Your task >> Word for word, reproduce all of the entries shown below.

Information given >>
··········

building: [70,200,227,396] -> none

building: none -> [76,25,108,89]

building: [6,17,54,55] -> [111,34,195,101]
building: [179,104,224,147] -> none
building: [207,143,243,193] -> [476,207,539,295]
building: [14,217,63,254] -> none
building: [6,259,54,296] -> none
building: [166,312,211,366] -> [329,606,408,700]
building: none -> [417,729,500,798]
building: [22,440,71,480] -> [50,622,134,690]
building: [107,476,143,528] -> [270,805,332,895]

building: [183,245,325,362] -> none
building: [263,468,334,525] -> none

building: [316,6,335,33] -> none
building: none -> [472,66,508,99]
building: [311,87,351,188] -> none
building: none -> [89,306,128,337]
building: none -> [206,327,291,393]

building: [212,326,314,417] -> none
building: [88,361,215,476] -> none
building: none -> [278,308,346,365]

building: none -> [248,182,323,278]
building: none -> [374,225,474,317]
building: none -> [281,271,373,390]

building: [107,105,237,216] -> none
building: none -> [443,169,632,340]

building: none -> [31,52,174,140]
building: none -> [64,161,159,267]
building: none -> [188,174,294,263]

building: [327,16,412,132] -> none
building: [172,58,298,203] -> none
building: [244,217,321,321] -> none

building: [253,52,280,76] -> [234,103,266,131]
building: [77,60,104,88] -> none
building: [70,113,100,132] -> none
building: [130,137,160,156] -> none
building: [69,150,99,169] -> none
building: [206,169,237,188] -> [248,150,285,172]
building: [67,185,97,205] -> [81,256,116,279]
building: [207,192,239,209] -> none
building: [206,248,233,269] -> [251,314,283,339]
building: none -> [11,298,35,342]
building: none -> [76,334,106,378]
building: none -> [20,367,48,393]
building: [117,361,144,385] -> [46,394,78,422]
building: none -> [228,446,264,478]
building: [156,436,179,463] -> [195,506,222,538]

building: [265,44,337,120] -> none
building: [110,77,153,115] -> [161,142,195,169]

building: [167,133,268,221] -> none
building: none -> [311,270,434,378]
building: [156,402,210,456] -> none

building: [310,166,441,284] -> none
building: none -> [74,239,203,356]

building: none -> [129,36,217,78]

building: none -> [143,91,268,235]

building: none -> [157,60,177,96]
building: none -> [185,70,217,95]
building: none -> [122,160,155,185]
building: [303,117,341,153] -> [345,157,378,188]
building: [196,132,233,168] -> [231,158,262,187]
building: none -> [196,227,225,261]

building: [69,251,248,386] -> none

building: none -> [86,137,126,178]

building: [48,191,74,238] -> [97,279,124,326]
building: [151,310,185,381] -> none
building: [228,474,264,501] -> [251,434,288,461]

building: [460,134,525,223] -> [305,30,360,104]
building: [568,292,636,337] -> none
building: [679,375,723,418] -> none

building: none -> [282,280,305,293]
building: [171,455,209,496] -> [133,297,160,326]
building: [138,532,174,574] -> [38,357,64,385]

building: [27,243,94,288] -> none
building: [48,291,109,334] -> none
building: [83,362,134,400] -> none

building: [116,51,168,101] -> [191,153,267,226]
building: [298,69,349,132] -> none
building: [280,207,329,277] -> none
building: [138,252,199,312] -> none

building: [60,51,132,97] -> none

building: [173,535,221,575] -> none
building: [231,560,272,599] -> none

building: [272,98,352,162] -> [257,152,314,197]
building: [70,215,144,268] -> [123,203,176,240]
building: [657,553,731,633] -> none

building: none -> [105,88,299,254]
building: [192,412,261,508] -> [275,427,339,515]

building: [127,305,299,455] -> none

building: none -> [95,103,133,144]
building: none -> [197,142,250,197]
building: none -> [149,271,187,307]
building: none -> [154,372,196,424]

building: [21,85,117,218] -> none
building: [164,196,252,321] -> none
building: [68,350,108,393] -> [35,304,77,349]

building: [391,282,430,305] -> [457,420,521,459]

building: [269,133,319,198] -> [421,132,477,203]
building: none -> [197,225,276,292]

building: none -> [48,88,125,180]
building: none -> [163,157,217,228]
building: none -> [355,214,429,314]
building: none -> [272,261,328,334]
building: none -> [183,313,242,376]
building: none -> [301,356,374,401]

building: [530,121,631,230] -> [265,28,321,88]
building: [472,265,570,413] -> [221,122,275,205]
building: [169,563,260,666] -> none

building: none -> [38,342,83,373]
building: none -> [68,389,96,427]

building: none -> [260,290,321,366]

··········

Solution to the problem >>
building: [70,200,227,396] -> none

building: none -> [76,25,108,89]

building: [6,17,54,55] -> [111,34,195,101]
building: [179,104,224,147] -> none
building: [207,143,243,193] -> [476,207,539,295]
building: [14,217,63,254] -> none
building: [6,259,54,296] -> none
building: [166,312,211,366] -> [329,606,408,700]
building: none -> [417,729,500,798]
building: [22,440,71,480] -> [50,622,134,690]
building: [107,476,143,528] -> [270,805,332,895]

building: [183,245,325,362] -> none
building: [263,468,334,525] -> none

building: [316,6,335,33] -> none
building: none -> [472,66,508,99]
building: [311,87,351,188] -> none
building: none -> [89,306,128,337]
building: none -> [206,327,291,393]

building: [212,326,314,417] -> none
building: [88,361,215,476] -> none
building: none -> [278,308,346,365]

building: none -> [248,182,323,278]
building: none -> [374,225,474,317]
building: none -> [281,271,373,390]

building: [107,105,237,216] -> none
building: none -> [443,169,632,340]

building: none -> [31,52,174,140]
building: none -> [64,161,159,267]
building: none -> [188,174,294,263]

building: [327,16,412,132] -> none
building: [172,58,298,203] -> none
building: [244,217,321,321] -> none

building: [253,52,280,76] -> [234,103,266,131]
building: [77,60,104,88] -> none
building: [70,113,100,132] -> none
building: [130,137,160,156] -> none
building: [69,150,99,169] -> none
building: [206,169,237,188] -> [248,150,285,172]
building: [67,185,97,205] -> [81,256,116,279]
building: [207,192,239,209] -> none
building: [206,248,233,269] -> [251,314,283,339]
building: none -> [11,298,35,342]
building: none -> [76,334,106,378]
building: none -> [20,367,48,393]
building: [117,361,144,385] -> [46,394,78,422]
building: none -> [228,446,264,478]
building: [156,436,179,463] -> [195,506,222,538]

building: [265,44,337,120] -> none
building: [110,77,153,115] -> [161,142,195,169]

building: [167,133,268,221] -> none
building: none -> [311,270,434,378]
building: [156,402,210,456] -> none

building: [310,166,441,284] -> none
building: none -> [74,239,203,356]

building: none -> [129,36,217,78]

building: none -> [143,91,268,235]

building: none -> [157,60,177,96]
building: none -> [185,70,217,95]
building: none -> [122,160,155,185]
building: [303,117,341,153] -> [345,157,378,188]
building: [196,132,233,168] -> [231,158,262,187]
building: none -> [196,227,225,261]

building: [69,251,248,386] -> none

building: none -> [86,137,126,178]

building: [48,191,74,238] -> [97,279,124,326]
building: [151,310,185,381] -> none
building: [228,474,264,501] -> [251,434,288,461]

building: [460,134,525,223] -> [305,30,360,104]
building: [568,292,636,337] -> none
building: [679,375,723,418] -> none

building: none -> [282,280,305,293]
building: [171,455,209,496] -> [133,297,160,326]
building: [138,532,174,574] -> [38,357,64,385]

building: [27,243,94,288] -> none
building: [48,291,109,334] -> none
building: [83,362,134,400] -> none

building: [116,51,168,101] -> [191,153,267,226]
building: [298,69,349,132] -> none
building: [280,207,329,277] -> none
building: [138,252,199,312] -> none

building: [60,51,132,97] -> none

building: [173,535,221,575] -> none
building: [231,560,272,599] -> none

building: [272,98,352,162] -> [257,152,314,197]
building: [70,215,144,268] -> [123,203,176,240]
building: [657,553,731,633] -> none

building: none -> [105,88,299,254]
building: [192,412,261,508] -> [275,427,339,515]

building: [127,305,299,455] -> none

building: none -> [95,103,133,144]
building: none -> [197,142,250,197]
building: none -> [149,271,187,307]
building: none -> [154,372,196,424]

building: [21,85,117,218] -> none
building: [164,196,252,321] -> none
building: [68,350,108,393] -> [35,304,77,349]

building: [391,282,430,305] -> [457,420,521,459]

building: [269,133,319,198] -> [421,132,477,203]
building: none -> [197,225,276,292]

building: none -> [48,88,125,180]
building: none -> [163,157,217,228]
building: none -> [355,214,429,314]
building: none -> [272,261,328,334]
building: none -> [183,313,242,376]
building: none -> [301,356,374,401]

building: [530,121,631,230] -> [265,28,321,88]
building: [472,265,570,413] -> [221,122,275,205]
building: [169,563,260,666] -> none

building: none -> [38,342,83,373]
building: none -> [68,389,96,427]

building: none -> [260,290,321,366]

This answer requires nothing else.